Below are entries; copy exactly the lines from the one with "orange cheese: 8 -> 6" through the one with "turquoise tree: 2 -> 4", both included, and leave out the rest.

Collection entries
##############################
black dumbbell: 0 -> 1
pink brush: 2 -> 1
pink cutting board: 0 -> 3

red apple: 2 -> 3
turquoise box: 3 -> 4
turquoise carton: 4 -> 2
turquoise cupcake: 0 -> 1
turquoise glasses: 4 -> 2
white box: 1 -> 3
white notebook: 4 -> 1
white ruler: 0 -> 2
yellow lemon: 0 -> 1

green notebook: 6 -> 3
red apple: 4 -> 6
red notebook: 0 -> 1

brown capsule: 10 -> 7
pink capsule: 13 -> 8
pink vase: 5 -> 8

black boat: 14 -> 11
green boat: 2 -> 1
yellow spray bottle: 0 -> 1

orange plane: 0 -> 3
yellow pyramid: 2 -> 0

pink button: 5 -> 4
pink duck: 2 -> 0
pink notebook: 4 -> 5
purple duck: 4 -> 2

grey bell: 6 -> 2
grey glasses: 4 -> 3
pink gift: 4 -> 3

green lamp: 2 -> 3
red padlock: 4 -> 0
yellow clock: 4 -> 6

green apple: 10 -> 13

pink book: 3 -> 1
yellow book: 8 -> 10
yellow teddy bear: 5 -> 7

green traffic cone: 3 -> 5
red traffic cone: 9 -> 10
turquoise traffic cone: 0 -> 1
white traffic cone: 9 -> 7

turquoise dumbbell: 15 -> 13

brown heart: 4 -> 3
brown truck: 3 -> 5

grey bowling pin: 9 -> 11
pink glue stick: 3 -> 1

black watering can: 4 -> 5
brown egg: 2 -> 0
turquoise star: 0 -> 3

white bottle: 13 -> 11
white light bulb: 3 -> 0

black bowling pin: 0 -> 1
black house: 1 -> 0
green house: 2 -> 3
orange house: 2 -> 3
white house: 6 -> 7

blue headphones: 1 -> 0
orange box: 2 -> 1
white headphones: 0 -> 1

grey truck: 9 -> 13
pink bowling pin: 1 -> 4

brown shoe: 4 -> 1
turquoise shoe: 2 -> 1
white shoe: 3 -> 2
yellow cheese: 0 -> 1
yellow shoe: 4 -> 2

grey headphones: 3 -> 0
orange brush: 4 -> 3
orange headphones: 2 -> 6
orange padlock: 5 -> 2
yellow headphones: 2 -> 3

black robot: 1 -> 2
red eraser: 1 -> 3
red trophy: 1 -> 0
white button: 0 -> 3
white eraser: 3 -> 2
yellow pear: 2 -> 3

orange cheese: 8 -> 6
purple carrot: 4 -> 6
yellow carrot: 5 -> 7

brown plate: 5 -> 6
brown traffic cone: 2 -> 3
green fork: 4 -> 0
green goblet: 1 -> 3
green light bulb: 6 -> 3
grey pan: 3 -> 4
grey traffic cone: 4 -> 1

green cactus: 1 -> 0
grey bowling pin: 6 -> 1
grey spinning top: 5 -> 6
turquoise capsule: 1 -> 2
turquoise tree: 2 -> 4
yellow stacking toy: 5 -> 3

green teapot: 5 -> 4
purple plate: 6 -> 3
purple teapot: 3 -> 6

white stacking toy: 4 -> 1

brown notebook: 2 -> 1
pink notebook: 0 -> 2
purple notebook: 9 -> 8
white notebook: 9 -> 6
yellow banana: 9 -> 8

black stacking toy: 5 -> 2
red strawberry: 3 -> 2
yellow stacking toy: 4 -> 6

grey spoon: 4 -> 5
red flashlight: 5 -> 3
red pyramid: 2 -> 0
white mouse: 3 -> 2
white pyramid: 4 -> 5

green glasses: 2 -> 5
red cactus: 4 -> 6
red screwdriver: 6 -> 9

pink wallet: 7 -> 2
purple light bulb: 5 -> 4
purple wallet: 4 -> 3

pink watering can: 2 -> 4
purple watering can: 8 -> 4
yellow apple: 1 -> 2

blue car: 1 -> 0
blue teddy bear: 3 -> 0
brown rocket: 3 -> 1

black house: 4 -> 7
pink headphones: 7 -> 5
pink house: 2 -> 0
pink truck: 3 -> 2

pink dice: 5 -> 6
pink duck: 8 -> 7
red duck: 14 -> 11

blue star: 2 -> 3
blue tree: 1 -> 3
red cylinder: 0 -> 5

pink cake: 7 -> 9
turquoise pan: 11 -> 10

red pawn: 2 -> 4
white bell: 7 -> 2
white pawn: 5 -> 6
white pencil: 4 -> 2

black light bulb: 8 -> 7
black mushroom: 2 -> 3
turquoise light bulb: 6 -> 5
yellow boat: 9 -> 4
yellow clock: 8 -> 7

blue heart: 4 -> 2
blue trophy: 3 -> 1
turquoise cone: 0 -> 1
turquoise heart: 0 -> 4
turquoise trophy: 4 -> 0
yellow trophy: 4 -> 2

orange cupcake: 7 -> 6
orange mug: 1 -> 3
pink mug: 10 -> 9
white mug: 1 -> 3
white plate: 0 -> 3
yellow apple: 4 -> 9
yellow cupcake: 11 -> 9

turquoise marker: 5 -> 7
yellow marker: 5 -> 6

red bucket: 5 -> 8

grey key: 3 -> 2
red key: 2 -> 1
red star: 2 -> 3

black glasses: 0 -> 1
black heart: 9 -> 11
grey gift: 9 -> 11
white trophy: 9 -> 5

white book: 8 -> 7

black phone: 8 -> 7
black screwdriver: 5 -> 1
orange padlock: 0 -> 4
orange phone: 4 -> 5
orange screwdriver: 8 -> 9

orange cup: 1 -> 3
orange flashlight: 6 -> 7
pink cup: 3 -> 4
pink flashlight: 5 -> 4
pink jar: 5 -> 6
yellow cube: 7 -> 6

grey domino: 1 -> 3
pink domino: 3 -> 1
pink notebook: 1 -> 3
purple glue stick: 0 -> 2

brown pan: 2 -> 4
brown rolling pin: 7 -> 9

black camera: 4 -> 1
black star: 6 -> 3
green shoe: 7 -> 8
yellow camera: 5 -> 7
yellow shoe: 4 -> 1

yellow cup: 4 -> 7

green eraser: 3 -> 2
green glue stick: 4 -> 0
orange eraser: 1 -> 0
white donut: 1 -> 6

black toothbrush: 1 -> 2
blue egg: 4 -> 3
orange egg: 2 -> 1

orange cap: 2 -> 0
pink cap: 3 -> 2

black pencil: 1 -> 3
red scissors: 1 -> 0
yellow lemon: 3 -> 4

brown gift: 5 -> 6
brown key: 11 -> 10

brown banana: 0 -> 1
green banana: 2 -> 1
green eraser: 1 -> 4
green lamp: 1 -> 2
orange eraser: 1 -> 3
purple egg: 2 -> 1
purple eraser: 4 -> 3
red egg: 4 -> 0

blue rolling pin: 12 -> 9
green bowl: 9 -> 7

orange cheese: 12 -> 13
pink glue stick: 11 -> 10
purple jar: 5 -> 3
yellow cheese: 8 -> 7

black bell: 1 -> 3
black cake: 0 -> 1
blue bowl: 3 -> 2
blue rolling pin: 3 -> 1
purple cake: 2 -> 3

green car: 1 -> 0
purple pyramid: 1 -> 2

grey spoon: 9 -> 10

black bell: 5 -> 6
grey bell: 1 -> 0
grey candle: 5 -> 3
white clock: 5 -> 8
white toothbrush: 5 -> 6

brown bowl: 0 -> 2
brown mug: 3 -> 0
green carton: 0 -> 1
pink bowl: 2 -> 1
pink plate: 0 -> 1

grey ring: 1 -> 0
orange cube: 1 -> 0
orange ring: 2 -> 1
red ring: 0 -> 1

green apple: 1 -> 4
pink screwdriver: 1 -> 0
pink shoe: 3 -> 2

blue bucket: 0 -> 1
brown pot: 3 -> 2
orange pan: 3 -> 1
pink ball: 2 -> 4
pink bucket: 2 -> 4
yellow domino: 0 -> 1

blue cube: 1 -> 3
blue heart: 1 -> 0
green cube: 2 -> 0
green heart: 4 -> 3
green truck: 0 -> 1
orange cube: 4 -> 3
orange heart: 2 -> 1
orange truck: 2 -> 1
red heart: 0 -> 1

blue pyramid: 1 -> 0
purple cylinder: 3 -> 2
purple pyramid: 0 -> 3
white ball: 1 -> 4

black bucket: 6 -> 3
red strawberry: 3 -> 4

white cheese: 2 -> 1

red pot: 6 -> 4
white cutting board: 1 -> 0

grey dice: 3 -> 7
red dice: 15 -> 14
##############################
SOLUTION TO THE PROBLEM
orange cheese: 8 -> 6
purple carrot: 4 -> 6
yellow carrot: 5 -> 7

brown plate: 5 -> 6
brown traffic cone: 2 -> 3
green fork: 4 -> 0
green goblet: 1 -> 3
green light bulb: 6 -> 3
grey pan: 3 -> 4
grey traffic cone: 4 -> 1

green cactus: 1 -> 0
grey bowling pin: 6 -> 1
grey spinning top: 5 -> 6
turquoise capsule: 1 -> 2
turquoise tree: 2 -> 4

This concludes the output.